- _EXERCISE BRIEF_: In full and without edits, write out the data that follows.

- _RECORD EXCERPTS_:

..........

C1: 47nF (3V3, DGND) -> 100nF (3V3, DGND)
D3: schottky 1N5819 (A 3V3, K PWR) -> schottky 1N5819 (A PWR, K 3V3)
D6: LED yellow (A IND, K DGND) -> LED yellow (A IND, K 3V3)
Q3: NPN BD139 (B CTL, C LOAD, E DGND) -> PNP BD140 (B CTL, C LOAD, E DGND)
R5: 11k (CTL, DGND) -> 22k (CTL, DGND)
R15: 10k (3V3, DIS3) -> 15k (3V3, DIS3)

..........

- _RESULT_:
C1: 47nF (3V3, DGND) -> 100nF (3V3, DGND)
D3: schottky 1N5819 (A 3V3, K PWR) -> schottky 1N5819 (A PWR, K 3V3)
D6: LED yellow (A IND, K DGND) -> LED yellow (A IND, K 3V3)
Q3: NPN BD139 (B CTL, C LOAD, E DGND) -> PNP BD140 (B CTL, C LOAD, E DGND)
R5: 11k (CTL, DGND) -> 22k (CTL, DGND)
R15: 10k (3V3, DIS3) -> 15k (3V3, DIS3)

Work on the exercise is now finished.